- **TASK DATA**
○ ○ ○ ○ ○

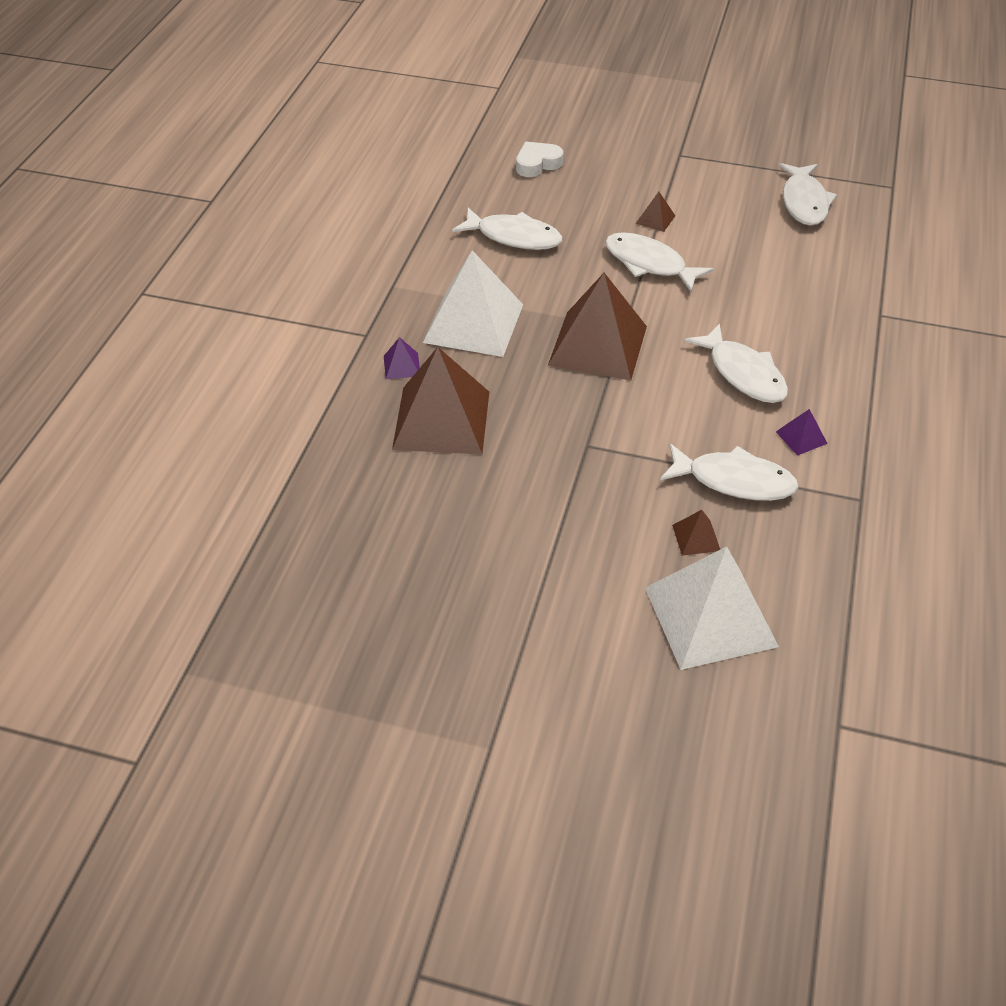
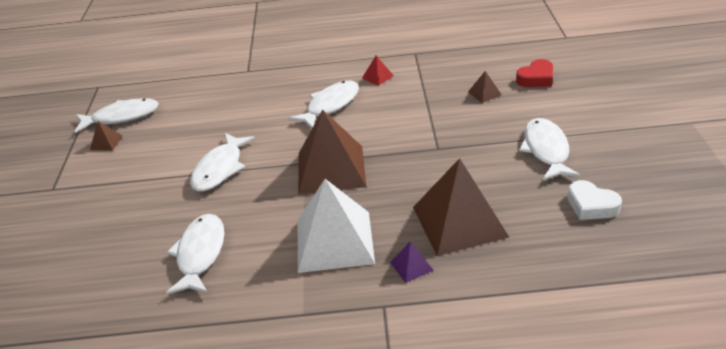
camera: 105 degrees left, 10 degrees down
(537, 164) = (69, 274): white heart -> white heart (591, 205)
(655, 219) = (156, 179): brown pyramid -> brown pyramid (106, 142)
(710, 616) = (536, 78): white pyramid -> red heart
(734, 481) = (429, 90): white fish -> white fish (546, 150)
(801, 437) = (377, 77): purple pyramid -> red pyramid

○ ○ ○ ○ ○

- **PROBLEM DETAILS**
Filter the entries down to the lines holding the string "white". Copy each of those lines.

- **EXERCISE SOLUTION**
(537, 164) = (69, 274): white heart -> white heart (591, 205)
(710, 616) = (536, 78): white pyramid -> red heart
(734, 481) = (429, 90): white fish -> white fish (546, 150)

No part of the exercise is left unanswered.